▸ Collected material:
[Start of section]

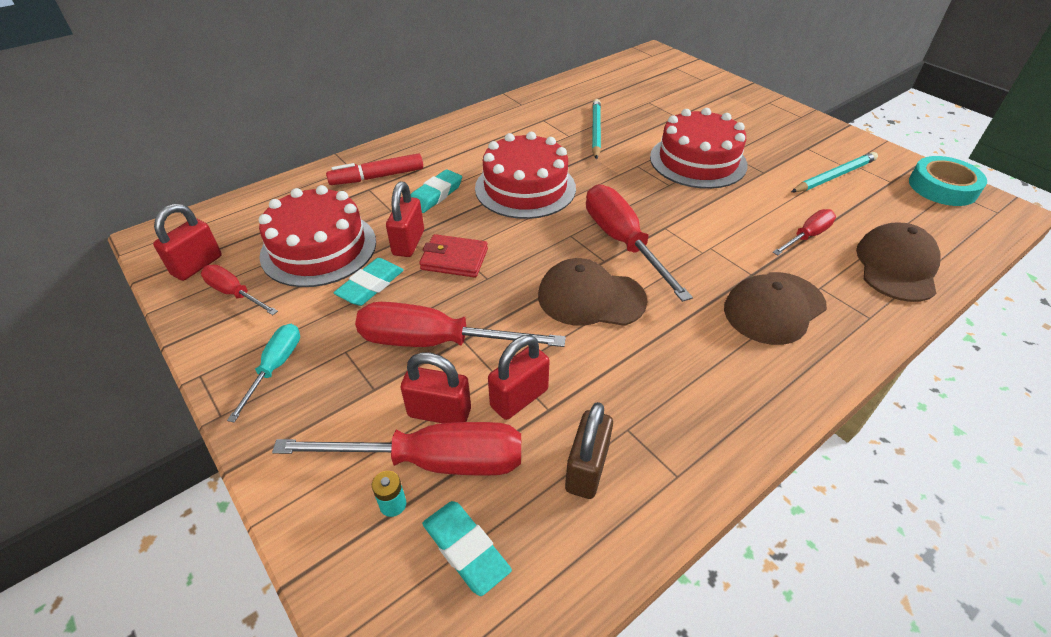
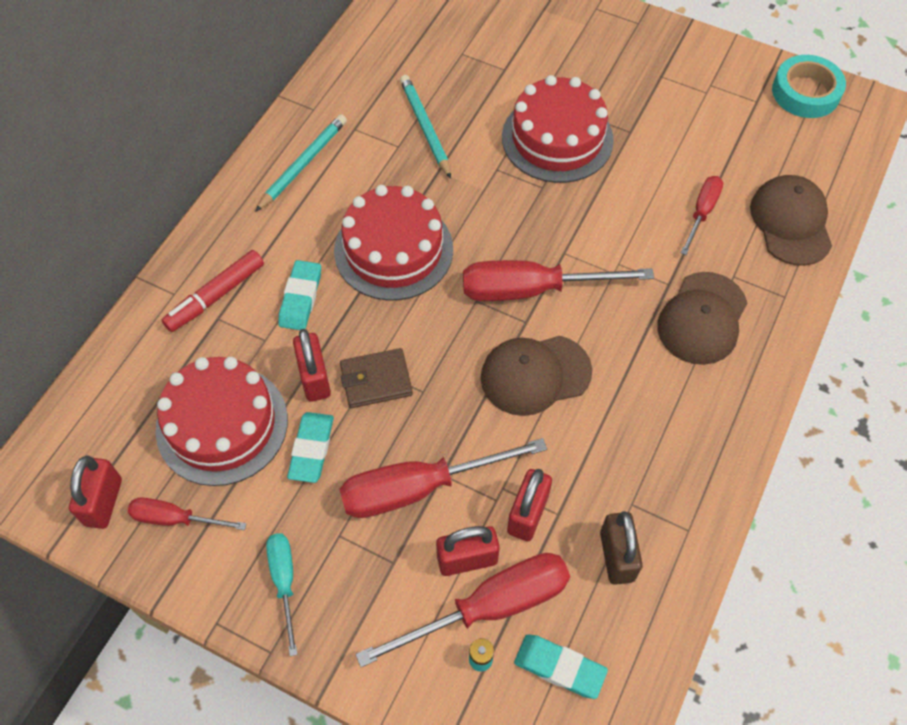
camera: 25 degrees left, 15 degrees up
(454, 259) = (376, 380): red wallet -> brown wallet
(622, 242) = (532, 290): red screwdriver -> red screwdriver turned 45 degrees counterclockwise
(834, 176) = (701, 112): turquoise pencil -> turquoise pencil (303, 164)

[End of section]

▸ Exercise description:
Give the lines exactly as they stand, from the line with "(622, 242) = (532, 290): red" through the end of the material.

▸ Answer for the task:
(622, 242) = (532, 290): red screwdriver -> red screwdriver turned 45 degrees counterclockwise
(834, 176) = (701, 112): turquoise pencil -> turquoise pencil (303, 164)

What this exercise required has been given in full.